Set the data down again, exactly as it reads, but without the pictures.

— Given material —
####

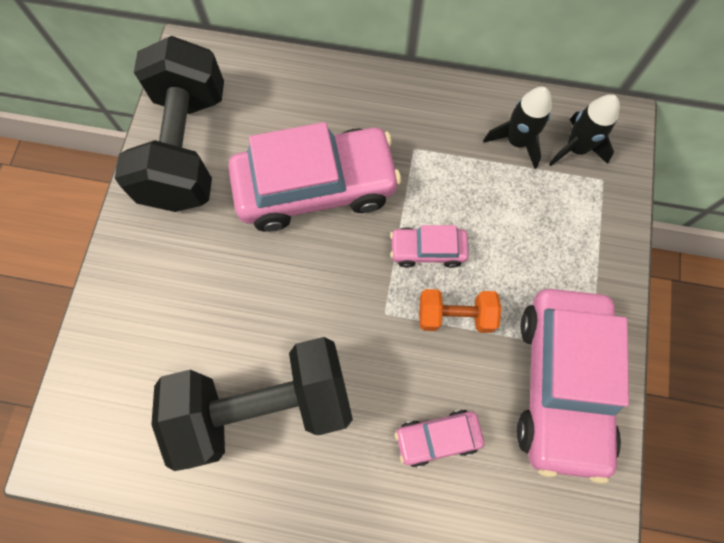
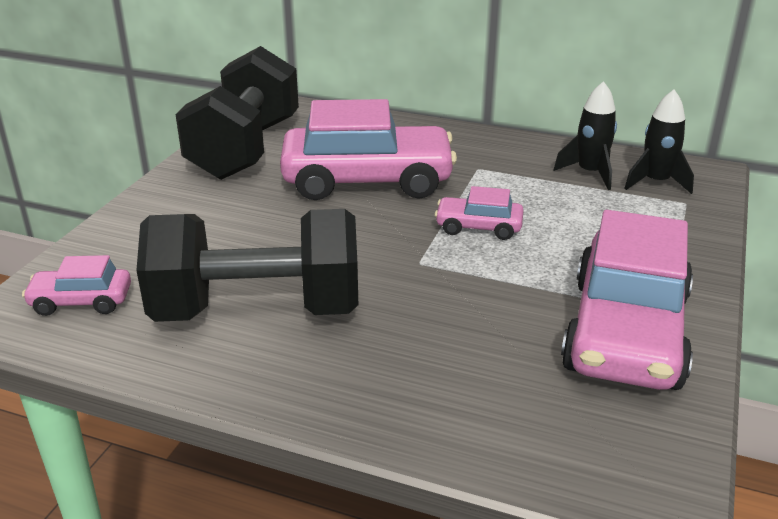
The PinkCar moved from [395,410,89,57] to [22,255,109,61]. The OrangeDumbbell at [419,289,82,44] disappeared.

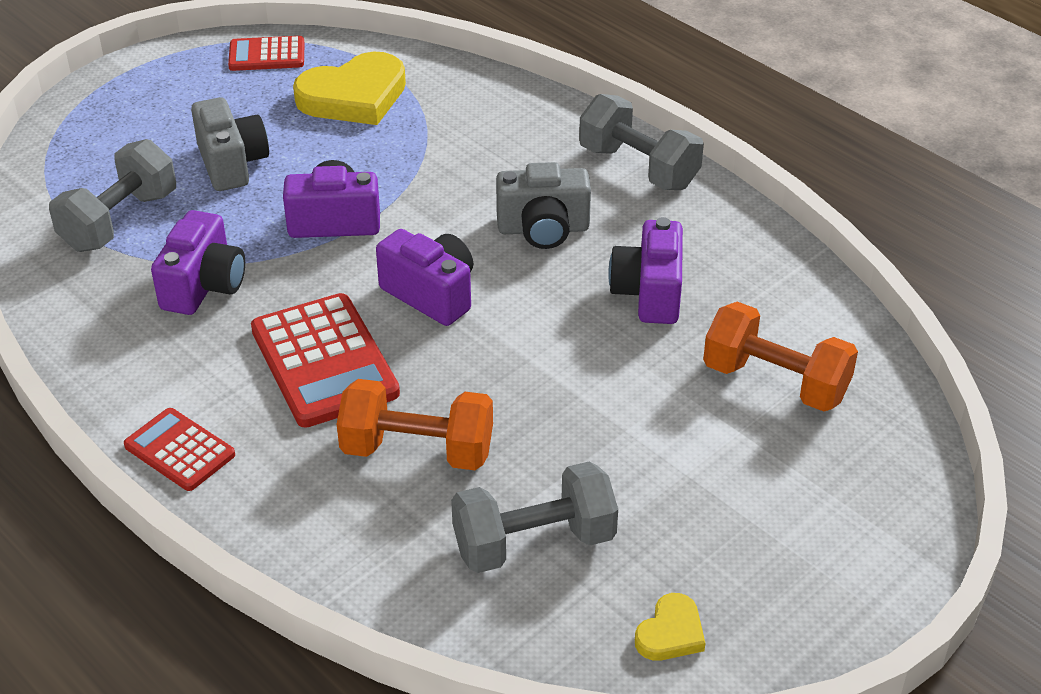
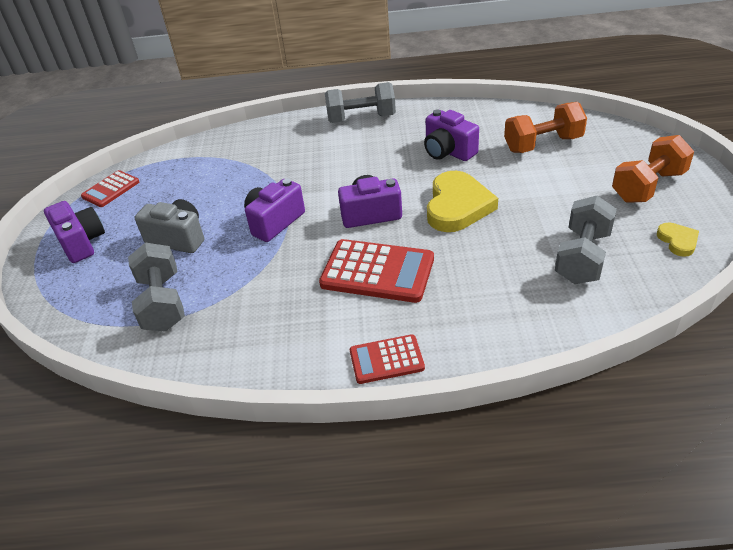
The PurpleCamera moved from [151,210,94,105] to [44,201,61,62]. The YellowHeart moved from [293,52,113,73] to [427,171,71,61]. The OrangeDumbbell moved from [337,379,156,91] to [612,135,82,68]. The GreyCamera at [496,162,95,87] disappeared.

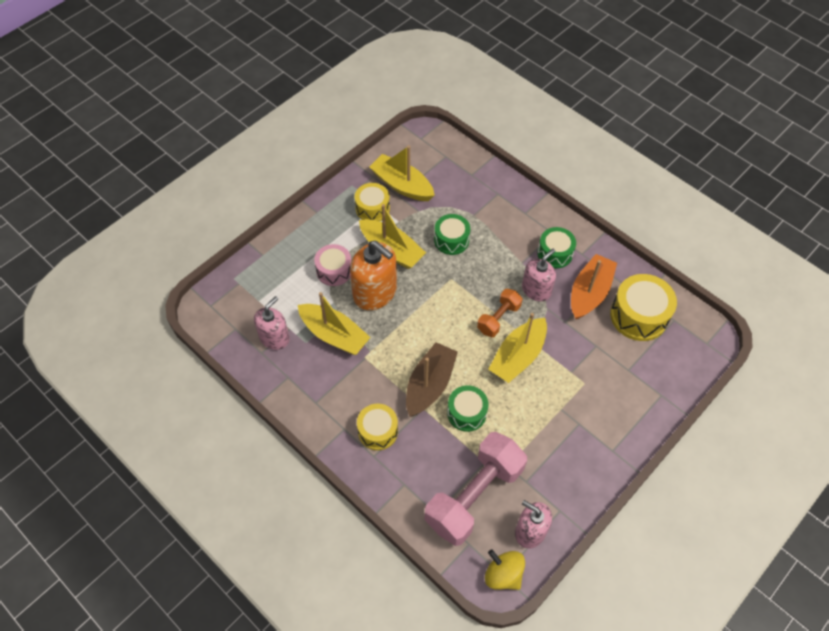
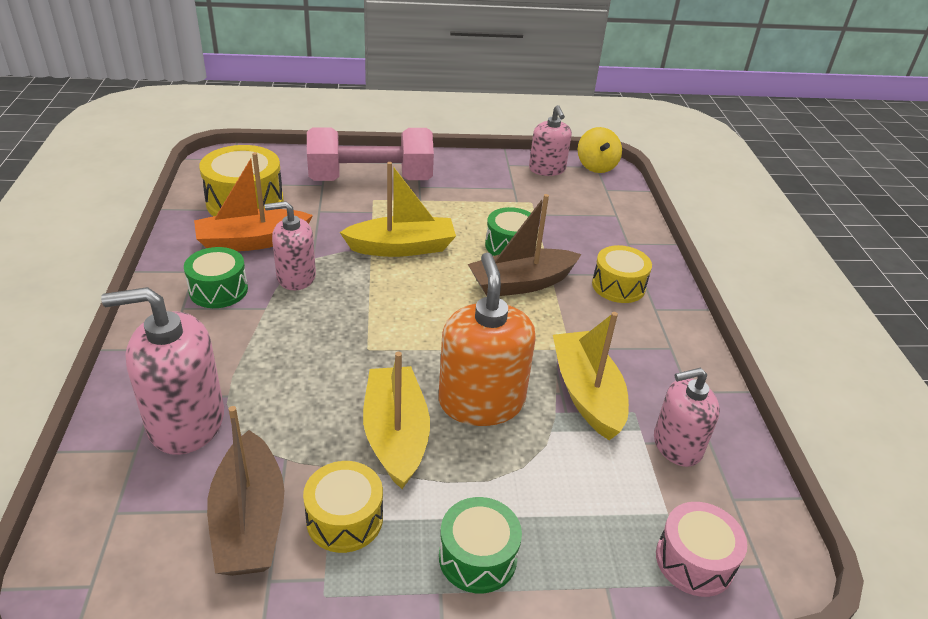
The PinkDrum moved from [314,244,37,42] to [656,502,91,95]. The YellowBoat at [369,145,66,56] became the BrownBoat at [207,406,77,170]. The PinkDumbbell moved from [425,432,102,114] to [307,127,127,54]. The GreenDrum moved from [434,214,36,41] to [439,497,83,96]. The OrangeDumbbell at [477,289,45,48] disappeared. The PinkSoapDispenser at [101,287,123,168] appeared.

####

— Answer —
The PinkCar moved from [395,410,89,57] to [22,255,109,61]. The OrangeDumbbell at [419,289,82,44] disappeared.

The PurpleCamera moved from [151,210,94,105] to [44,201,61,62]. The YellowHeart moved from [293,52,113,73] to [427,171,71,61]. The OrangeDumbbell moved from [337,379,156,91] to [612,135,82,68]. The GreyCamera at [496,162,95,87] disappeared.

The PinkDrum moved from [314,244,37,42] to [656,502,91,95]. The YellowBoat at [369,145,66,56] became the BrownBoat at [207,406,77,170]. The PinkDumbbell moved from [425,432,102,114] to [307,127,127,54]. The GreenDrum moved from [434,214,36,41] to [439,497,83,96]. The OrangeDumbbell at [477,289,45,48] disappeared. The PinkSoapDispenser at [101,287,123,168] appeared.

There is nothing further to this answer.